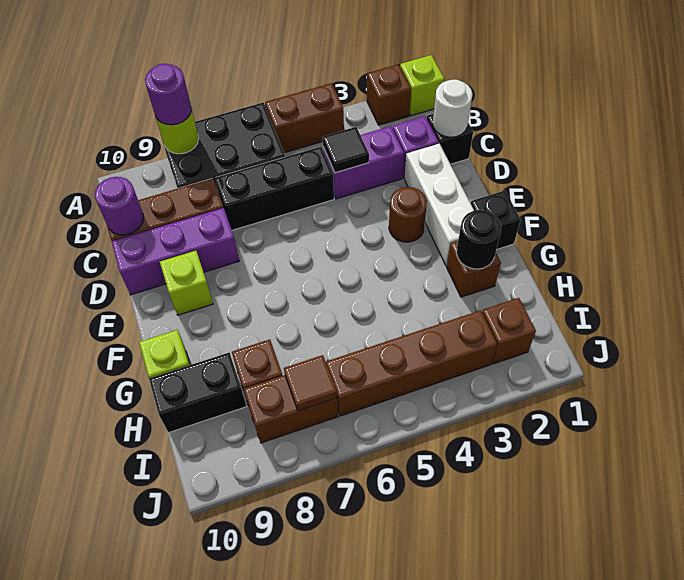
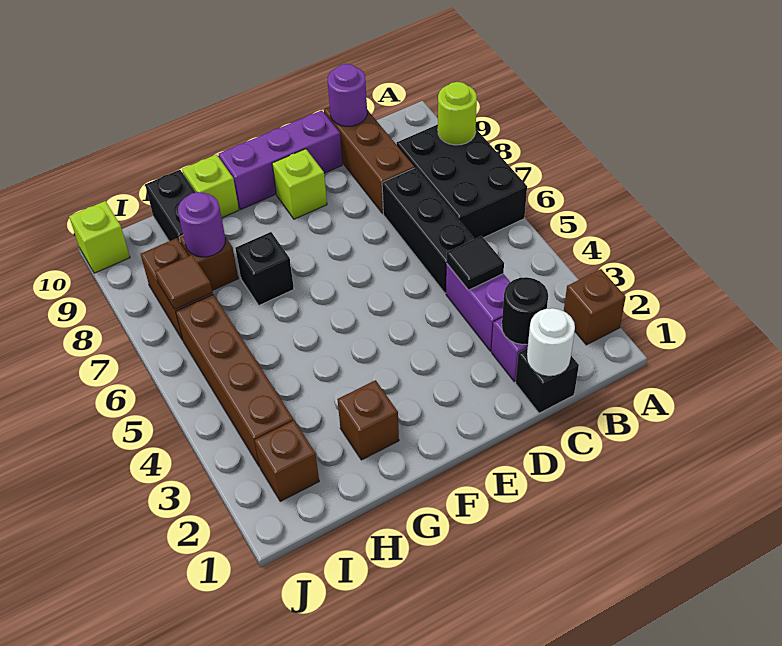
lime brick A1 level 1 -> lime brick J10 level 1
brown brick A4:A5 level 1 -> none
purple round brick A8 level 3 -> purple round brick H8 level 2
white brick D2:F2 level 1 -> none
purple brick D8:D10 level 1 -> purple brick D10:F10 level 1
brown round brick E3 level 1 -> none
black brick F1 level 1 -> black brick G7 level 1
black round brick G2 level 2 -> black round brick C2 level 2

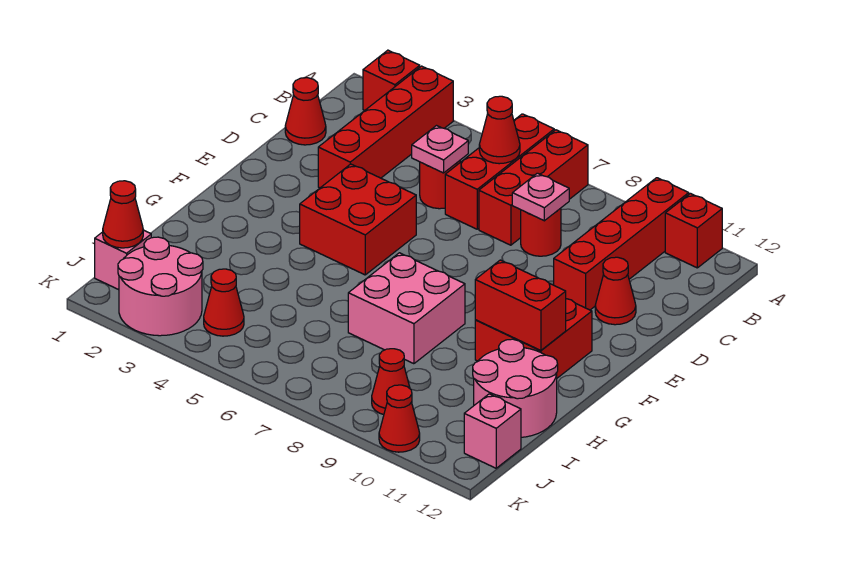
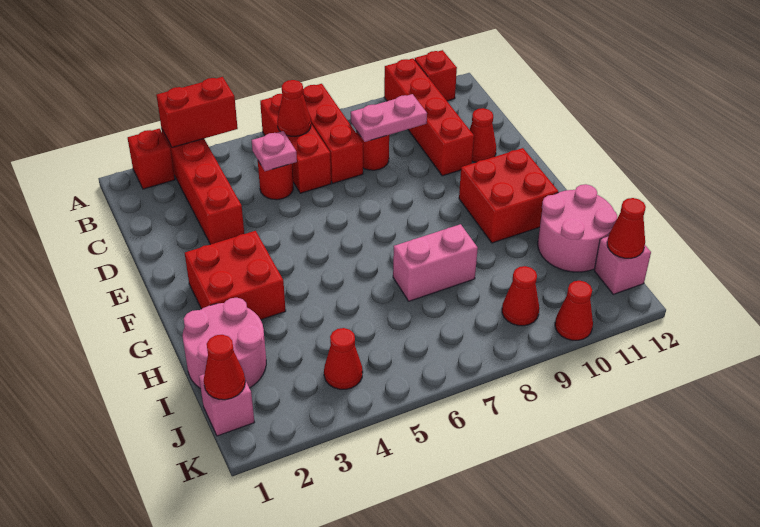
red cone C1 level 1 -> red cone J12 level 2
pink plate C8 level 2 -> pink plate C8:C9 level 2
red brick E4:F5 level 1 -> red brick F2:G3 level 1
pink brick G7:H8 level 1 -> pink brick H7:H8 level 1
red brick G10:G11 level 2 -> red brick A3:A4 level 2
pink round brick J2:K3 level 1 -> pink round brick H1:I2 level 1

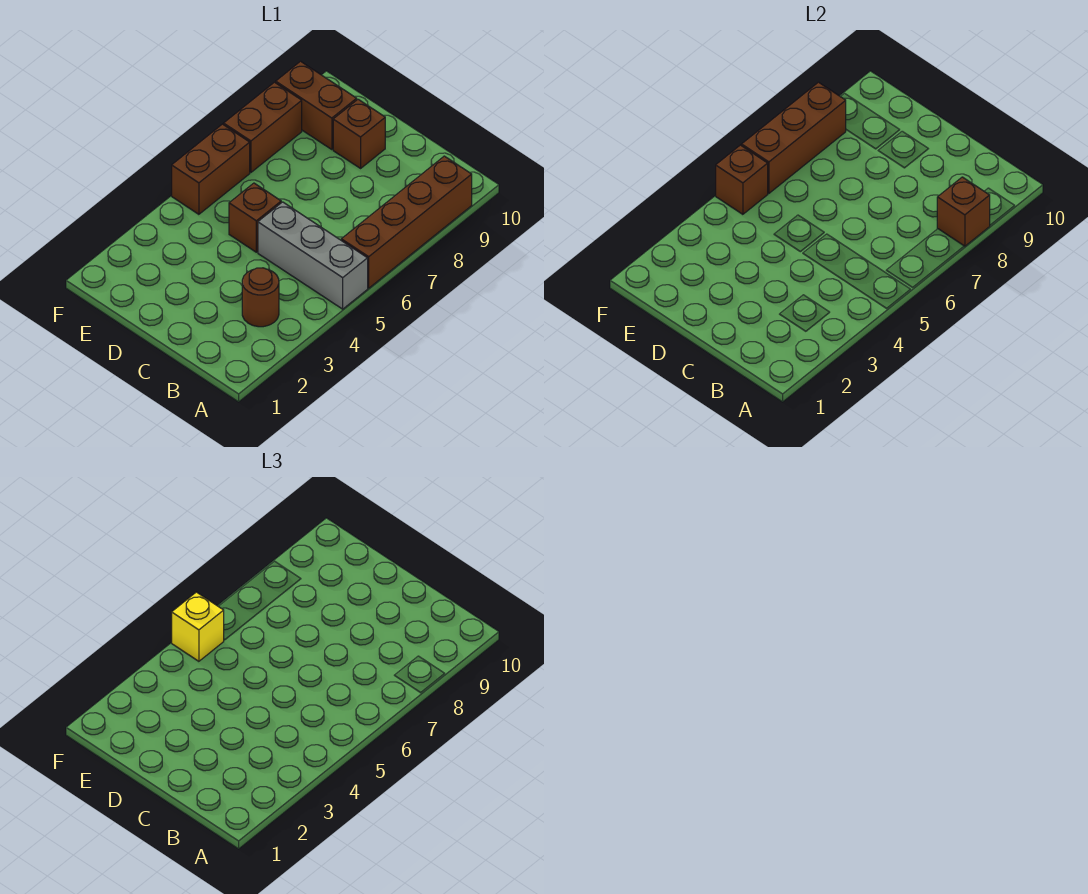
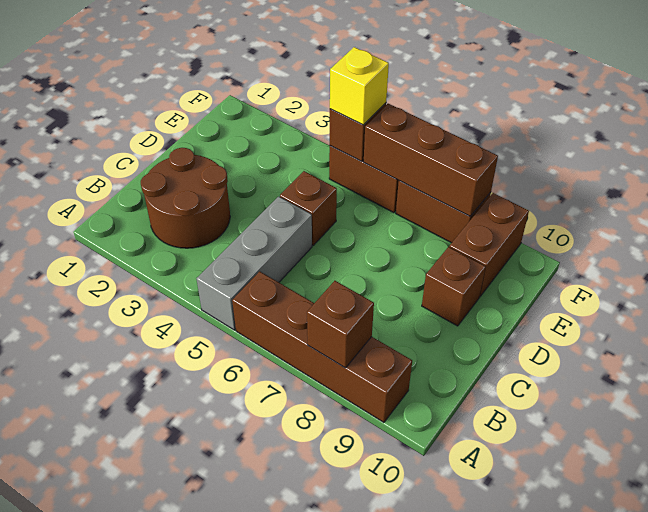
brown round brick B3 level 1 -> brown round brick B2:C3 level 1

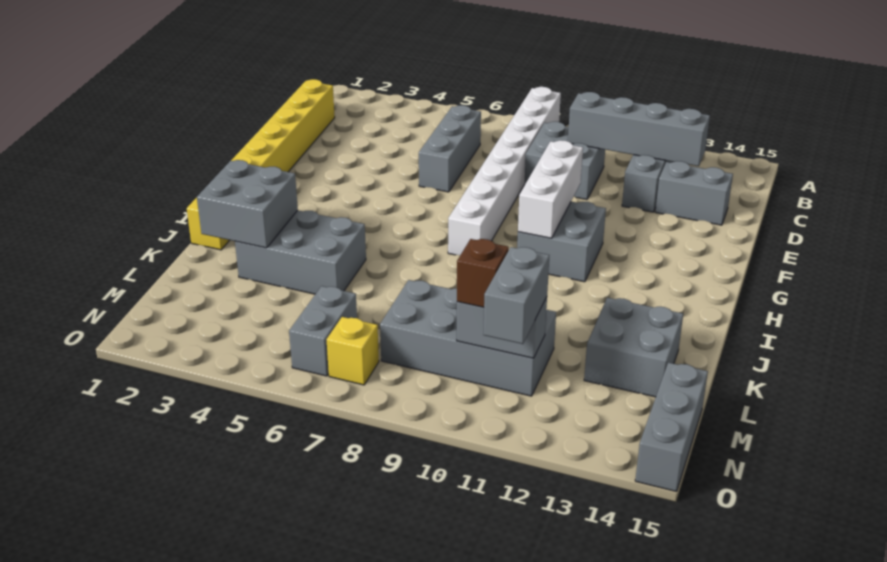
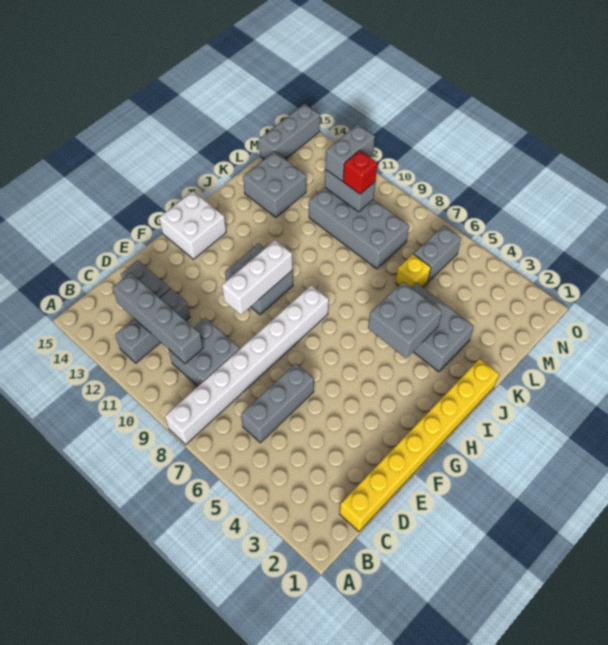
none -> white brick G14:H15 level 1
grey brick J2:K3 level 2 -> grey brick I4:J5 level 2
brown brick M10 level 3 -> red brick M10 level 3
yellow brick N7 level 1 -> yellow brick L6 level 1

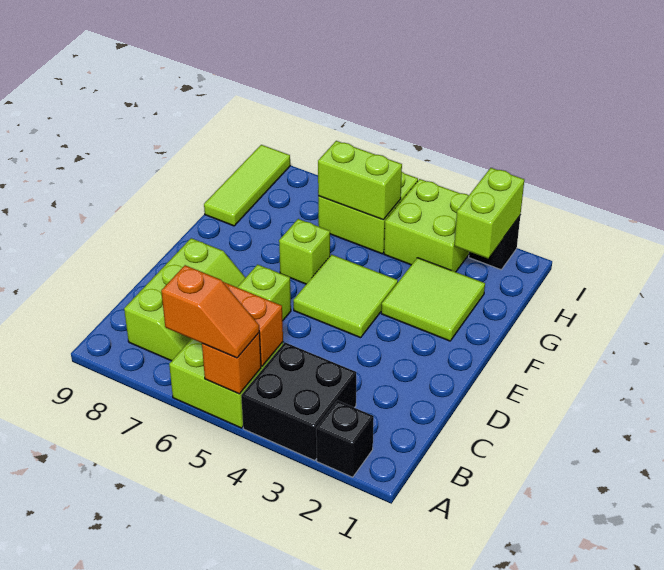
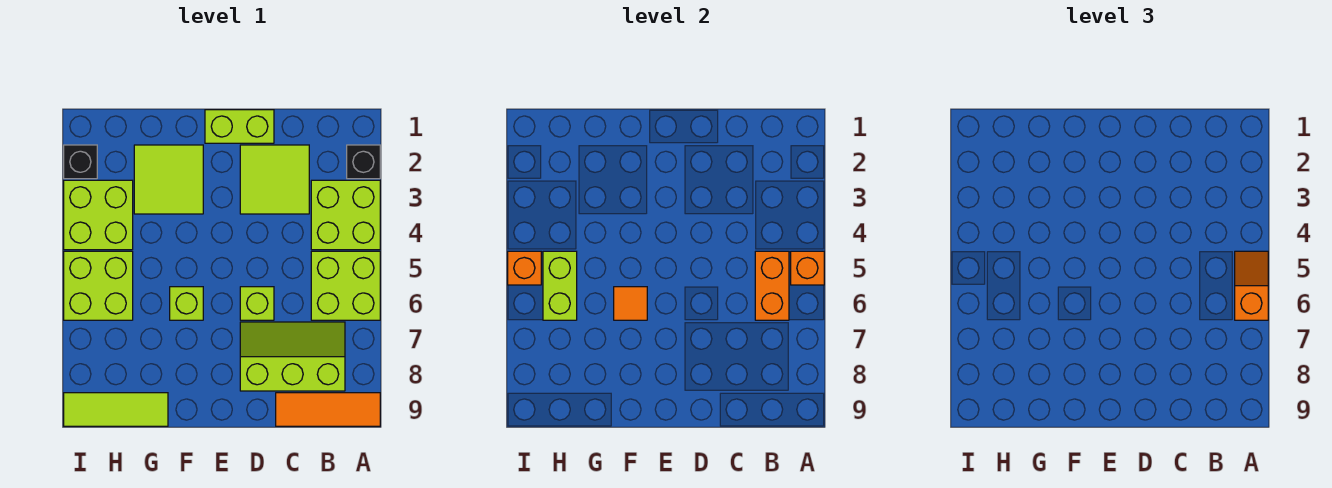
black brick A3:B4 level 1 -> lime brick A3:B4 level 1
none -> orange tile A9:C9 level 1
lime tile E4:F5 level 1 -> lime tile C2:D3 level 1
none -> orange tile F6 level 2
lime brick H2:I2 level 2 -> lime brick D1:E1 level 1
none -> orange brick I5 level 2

+---+

- [REQUIREMENT]
Beginning with the line that contains "brown brick M10" and ending with the final line of the material, reproduce those lines exactly and nothing else. Omit the pictures.

- [SOLUTION]
brown brick M10 level 3 -> red brick M10 level 3
yellow brick N7 level 1 -> yellow brick L6 level 1

black brick A3:B4 level 1 -> lime brick A3:B4 level 1
none -> orange tile A9:C9 level 1
lime tile E4:F5 level 1 -> lime tile C2:D3 level 1
none -> orange tile F6 level 2
lime brick H2:I2 level 2 -> lime brick D1:E1 level 1
none -> orange brick I5 level 2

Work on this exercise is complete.